* _What you should do_: Once the line containing "black arrow at" is found, please copy it and all lines after it through the end of the records, exactly, leaving out pictures.

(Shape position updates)
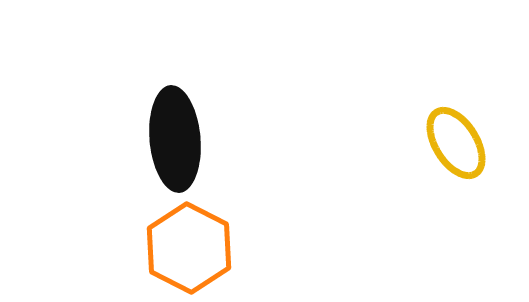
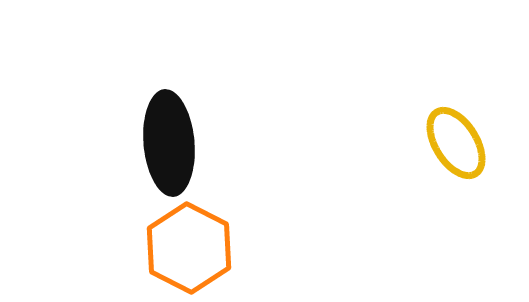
black ellipse: moved 6 px left, 4 px down
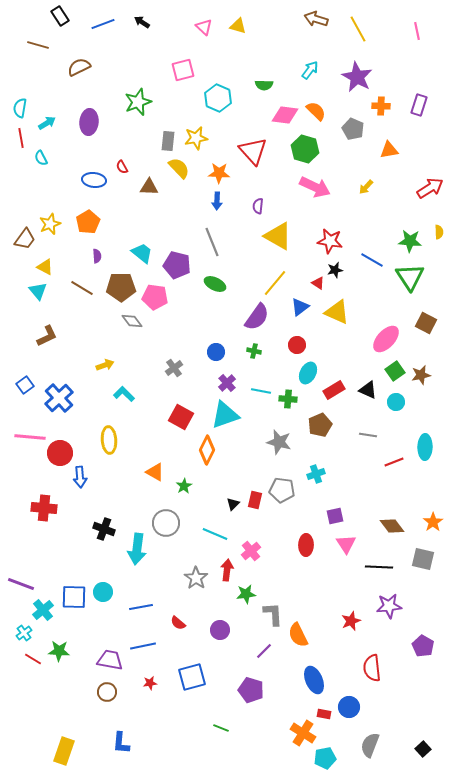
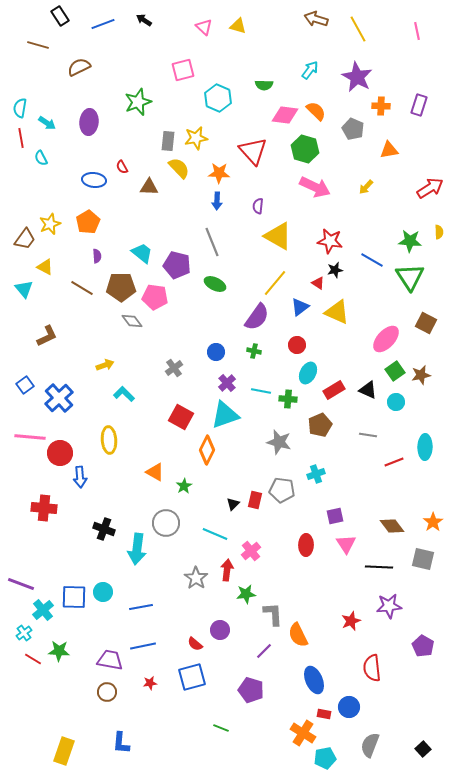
black arrow at (142, 22): moved 2 px right, 2 px up
cyan arrow at (47, 123): rotated 66 degrees clockwise
cyan triangle at (38, 291): moved 14 px left, 2 px up
red semicircle at (178, 623): moved 17 px right, 21 px down
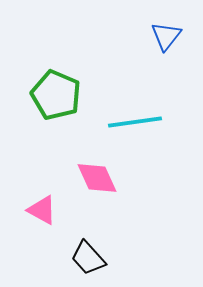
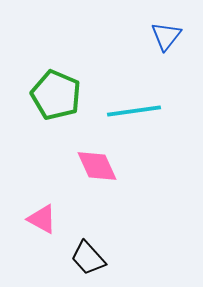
cyan line: moved 1 px left, 11 px up
pink diamond: moved 12 px up
pink triangle: moved 9 px down
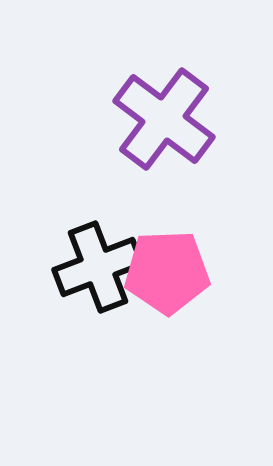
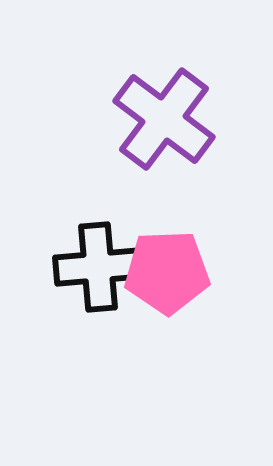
black cross: rotated 16 degrees clockwise
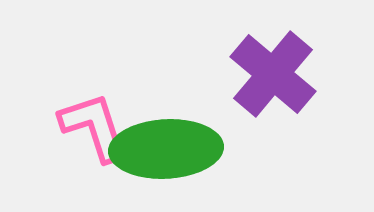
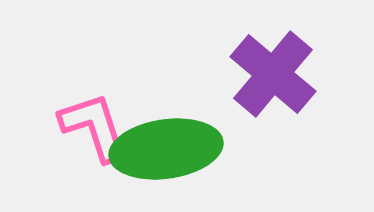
green ellipse: rotated 5 degrees counterclockwise
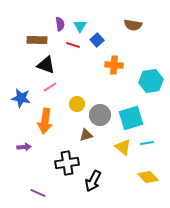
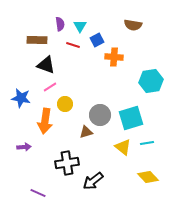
blue square: rotated 16 degrees clockwise
orange cross: moved 8 px up
yellow circle: moved 12 px left
brown triangle: moved 3 px up
black arrow: rotated 25 degrees clockwise
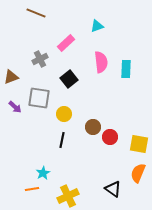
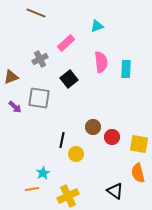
yellow circle: moved 12 px right, 40 px down
red circle: moved 2 px right
orange semicircle: rotated 36 degrees counterclockwise
black triangle: moved 2 px right, 2 px down
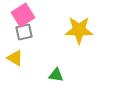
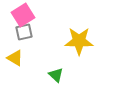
yellow star: moved 11 px down
green triangle: rotated 35 degrees clockwise
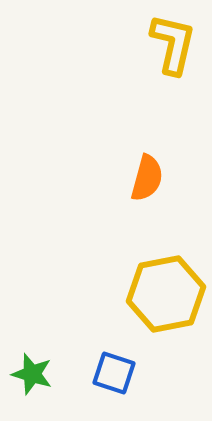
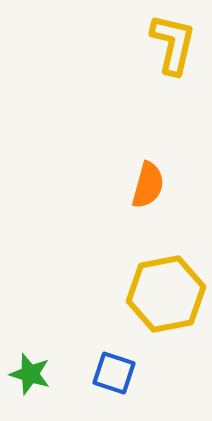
orange semicircle: moved 1 px right, 7 px down
green star: moved 2 px left
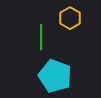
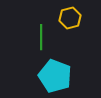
yellow hexagon: rotated 15 degrees clockwise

* _Task answer_:
black arrow at (142, 22): moved 2 px right, 2 px up
cyan arrow at (47, 123): rotated 66 degrees clockwise
cyan triangle at (38, 291): moved 14 px left, 2 px up
red semicircle at (178, 623): moved 17 px right, 21 px down
cyan line: moved 1 px left, 11 px up
pink diamond: moved 12 px up
pink triangle: moved 9 px down
black cross: rotated 16 degrees clockwise
green ellipse: rotated 5 degrees counterclockwise
blue square: rotated 16 degrees clockwise
orange cross: moved 8 px up
yellow circle: moved 12 px left
brown triangle: moved 3 px up
black arrow: rotated 25 degrees clockwise
yellow circle: moved 12 px right, 40 px down
red circle: moved 2 px right
orange semicircle: rotated 36 degrees counterclockwise
black triangle: moved 2 px right, 2 px down
yellow star: moved 11 px down
green triangle: rotated 35 degrees clockwise
orange semicircle: moved 1 px right, 7 px down
green star: moved 2 px left
yellow hexagon: rotated 15 degrees clockwise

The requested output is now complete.